▶ **About this task**: Among the entries below, how many lines hold "schottky"? Only the number is wanted.

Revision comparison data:
——————
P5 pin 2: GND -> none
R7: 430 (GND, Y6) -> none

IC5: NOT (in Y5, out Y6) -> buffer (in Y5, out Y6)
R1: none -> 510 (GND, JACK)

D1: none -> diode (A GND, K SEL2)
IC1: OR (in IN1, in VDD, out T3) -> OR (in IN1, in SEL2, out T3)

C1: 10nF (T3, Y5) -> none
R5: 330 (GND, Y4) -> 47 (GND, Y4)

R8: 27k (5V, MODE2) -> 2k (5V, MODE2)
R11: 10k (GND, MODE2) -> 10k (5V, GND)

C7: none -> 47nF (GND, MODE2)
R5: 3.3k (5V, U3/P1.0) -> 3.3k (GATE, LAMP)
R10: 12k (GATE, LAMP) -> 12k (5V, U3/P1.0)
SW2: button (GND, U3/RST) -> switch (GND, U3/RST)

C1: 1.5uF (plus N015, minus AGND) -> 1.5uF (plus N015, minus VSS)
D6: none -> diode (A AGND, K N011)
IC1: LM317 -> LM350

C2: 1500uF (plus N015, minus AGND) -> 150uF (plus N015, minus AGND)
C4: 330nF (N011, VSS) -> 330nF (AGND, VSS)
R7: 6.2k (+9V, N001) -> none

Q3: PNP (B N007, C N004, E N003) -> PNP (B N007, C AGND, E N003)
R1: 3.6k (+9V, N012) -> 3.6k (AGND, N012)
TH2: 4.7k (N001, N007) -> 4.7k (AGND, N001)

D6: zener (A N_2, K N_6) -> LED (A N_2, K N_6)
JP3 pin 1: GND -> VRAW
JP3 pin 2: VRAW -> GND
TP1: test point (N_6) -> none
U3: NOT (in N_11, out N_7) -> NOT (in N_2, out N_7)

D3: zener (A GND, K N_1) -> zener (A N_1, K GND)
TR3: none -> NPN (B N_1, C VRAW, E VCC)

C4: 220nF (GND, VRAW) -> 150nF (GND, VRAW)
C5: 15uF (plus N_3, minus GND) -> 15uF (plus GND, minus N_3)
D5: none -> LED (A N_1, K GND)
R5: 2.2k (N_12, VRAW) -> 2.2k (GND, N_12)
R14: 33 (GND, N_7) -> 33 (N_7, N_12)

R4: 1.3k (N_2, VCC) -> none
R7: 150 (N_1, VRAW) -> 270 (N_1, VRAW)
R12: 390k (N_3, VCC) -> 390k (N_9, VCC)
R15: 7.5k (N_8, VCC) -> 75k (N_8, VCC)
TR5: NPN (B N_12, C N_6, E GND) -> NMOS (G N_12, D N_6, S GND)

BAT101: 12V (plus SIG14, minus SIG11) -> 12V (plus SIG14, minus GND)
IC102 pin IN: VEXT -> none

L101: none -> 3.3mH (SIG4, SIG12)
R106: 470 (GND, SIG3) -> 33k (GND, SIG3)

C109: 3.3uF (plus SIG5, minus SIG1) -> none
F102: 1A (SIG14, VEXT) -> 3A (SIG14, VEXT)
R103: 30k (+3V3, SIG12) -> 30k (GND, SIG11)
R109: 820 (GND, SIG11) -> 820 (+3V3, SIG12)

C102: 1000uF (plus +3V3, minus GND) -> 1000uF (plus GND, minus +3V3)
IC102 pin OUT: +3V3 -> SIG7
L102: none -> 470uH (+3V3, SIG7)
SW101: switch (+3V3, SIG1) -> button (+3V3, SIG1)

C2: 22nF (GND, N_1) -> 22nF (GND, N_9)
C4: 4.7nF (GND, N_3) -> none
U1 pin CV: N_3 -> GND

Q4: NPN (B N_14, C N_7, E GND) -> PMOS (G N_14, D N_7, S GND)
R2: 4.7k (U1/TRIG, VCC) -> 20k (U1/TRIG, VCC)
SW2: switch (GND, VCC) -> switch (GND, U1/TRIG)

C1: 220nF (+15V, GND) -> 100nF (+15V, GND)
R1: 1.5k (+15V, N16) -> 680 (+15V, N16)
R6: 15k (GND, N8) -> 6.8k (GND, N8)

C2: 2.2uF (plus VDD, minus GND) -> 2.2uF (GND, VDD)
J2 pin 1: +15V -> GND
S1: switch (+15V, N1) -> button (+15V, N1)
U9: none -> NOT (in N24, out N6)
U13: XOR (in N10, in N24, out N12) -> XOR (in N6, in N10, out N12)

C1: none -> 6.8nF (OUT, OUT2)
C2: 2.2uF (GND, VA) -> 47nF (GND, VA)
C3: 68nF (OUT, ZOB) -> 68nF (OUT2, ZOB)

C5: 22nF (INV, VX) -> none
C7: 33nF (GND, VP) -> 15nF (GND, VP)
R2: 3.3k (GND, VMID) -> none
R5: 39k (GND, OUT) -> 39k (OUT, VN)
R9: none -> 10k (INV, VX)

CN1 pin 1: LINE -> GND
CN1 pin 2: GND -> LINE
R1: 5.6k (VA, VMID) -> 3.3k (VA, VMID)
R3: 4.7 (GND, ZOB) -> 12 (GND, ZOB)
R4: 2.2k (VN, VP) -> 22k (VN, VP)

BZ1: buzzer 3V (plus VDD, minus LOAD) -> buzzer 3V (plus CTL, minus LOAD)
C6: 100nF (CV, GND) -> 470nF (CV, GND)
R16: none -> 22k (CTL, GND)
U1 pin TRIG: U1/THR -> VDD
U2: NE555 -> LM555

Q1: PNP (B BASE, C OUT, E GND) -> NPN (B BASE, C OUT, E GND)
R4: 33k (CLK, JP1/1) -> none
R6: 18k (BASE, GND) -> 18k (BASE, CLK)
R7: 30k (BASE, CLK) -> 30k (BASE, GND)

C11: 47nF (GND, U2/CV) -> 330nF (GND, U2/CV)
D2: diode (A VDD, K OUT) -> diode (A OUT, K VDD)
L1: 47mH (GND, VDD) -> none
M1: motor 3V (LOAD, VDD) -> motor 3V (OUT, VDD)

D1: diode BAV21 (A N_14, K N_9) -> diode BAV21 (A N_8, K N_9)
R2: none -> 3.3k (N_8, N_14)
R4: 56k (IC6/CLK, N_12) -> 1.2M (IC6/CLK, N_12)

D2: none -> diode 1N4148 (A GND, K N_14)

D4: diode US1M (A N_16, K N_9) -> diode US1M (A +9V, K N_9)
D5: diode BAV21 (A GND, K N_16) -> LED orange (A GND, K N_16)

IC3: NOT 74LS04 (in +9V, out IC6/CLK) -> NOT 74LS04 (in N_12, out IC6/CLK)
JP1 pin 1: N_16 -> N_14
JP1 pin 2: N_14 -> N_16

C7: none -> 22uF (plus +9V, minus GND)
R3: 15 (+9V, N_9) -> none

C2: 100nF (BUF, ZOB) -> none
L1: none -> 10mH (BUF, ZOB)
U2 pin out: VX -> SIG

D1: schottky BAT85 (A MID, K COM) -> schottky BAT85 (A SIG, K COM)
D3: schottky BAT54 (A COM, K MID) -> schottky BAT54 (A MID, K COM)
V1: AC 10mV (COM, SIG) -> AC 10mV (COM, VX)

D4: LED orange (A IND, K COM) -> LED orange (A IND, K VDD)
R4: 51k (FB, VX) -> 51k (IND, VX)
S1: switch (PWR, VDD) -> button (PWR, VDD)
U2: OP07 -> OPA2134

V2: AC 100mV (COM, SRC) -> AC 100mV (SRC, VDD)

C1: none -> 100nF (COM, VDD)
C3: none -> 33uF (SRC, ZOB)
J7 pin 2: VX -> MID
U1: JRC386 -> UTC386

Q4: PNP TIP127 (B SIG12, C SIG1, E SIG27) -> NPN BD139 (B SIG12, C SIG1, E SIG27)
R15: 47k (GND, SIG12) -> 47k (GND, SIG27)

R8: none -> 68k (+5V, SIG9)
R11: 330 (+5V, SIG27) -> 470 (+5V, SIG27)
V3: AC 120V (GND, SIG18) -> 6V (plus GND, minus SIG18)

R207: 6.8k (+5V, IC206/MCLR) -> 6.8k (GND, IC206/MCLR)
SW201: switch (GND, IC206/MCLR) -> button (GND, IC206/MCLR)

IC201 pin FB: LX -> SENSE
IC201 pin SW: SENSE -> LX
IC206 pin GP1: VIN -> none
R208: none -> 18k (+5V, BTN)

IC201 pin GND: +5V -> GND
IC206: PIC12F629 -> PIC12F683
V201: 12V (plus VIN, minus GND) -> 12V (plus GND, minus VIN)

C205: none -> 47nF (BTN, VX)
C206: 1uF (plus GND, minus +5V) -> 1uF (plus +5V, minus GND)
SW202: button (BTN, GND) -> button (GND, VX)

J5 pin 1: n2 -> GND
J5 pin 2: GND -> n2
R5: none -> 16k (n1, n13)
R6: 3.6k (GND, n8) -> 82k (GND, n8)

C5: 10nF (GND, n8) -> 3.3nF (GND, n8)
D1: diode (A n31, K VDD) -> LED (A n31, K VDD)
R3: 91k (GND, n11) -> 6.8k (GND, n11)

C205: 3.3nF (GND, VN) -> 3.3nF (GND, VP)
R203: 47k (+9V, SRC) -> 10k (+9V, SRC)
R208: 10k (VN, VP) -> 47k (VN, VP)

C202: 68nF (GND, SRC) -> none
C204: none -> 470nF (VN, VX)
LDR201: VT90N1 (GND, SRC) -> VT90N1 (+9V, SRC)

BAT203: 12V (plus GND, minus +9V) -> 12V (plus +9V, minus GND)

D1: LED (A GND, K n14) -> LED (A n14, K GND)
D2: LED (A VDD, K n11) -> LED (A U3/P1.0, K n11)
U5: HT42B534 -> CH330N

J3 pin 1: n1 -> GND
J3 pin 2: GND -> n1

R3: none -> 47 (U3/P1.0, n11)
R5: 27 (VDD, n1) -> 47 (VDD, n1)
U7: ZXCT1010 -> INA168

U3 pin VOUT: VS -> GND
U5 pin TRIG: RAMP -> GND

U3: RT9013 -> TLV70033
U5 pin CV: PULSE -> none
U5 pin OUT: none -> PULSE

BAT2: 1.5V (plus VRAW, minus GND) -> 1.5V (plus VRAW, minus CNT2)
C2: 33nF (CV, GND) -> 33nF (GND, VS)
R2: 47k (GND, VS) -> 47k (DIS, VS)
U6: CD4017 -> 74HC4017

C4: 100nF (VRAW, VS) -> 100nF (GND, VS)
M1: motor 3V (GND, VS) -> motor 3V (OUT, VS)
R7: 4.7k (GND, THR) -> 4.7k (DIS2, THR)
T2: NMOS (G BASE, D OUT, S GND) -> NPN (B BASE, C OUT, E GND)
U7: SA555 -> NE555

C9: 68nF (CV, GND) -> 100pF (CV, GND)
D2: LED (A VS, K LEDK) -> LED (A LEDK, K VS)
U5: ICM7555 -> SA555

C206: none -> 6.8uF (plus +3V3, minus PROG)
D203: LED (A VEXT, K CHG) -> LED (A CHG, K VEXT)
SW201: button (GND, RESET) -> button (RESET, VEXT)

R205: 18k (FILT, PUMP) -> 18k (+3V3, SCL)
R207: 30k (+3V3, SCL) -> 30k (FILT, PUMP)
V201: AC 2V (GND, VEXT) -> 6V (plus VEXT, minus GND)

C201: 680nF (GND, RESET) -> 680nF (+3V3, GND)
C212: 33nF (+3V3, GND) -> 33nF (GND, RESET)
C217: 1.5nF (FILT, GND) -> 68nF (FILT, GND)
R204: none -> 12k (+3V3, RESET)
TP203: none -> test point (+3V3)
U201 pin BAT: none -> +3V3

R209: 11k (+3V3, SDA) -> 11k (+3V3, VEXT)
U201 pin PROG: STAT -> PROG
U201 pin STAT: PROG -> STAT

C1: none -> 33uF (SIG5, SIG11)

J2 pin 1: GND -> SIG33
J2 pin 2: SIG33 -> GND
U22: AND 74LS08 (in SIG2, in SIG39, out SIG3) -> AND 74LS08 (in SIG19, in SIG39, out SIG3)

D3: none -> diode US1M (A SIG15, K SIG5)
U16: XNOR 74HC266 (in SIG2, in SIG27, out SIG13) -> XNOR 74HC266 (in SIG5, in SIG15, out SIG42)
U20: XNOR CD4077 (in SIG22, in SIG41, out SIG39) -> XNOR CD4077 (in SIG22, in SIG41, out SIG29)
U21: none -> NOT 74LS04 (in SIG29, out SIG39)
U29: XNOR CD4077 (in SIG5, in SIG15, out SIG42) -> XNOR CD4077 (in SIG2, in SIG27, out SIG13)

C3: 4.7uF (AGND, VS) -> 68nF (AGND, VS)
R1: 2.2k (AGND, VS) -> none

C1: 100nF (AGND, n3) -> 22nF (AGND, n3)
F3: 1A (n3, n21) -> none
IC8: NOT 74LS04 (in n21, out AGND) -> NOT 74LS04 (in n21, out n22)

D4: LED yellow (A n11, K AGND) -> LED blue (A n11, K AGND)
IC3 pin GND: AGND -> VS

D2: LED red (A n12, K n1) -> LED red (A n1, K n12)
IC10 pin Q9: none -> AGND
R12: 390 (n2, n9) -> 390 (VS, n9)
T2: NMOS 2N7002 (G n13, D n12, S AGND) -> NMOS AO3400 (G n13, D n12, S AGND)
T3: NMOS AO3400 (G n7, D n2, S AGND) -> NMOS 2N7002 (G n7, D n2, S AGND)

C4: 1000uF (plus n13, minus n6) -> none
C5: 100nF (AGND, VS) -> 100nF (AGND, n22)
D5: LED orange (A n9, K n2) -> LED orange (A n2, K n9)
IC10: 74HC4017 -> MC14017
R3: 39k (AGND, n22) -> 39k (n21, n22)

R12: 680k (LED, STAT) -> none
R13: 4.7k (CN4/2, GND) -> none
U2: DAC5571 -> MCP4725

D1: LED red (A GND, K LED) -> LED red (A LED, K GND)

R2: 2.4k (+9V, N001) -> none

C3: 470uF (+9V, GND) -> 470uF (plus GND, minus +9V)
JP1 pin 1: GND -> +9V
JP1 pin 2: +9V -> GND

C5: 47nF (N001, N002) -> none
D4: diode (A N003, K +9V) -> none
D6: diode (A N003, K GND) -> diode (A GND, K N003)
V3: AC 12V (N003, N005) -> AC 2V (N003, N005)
——————
▶ **Written answer**: 2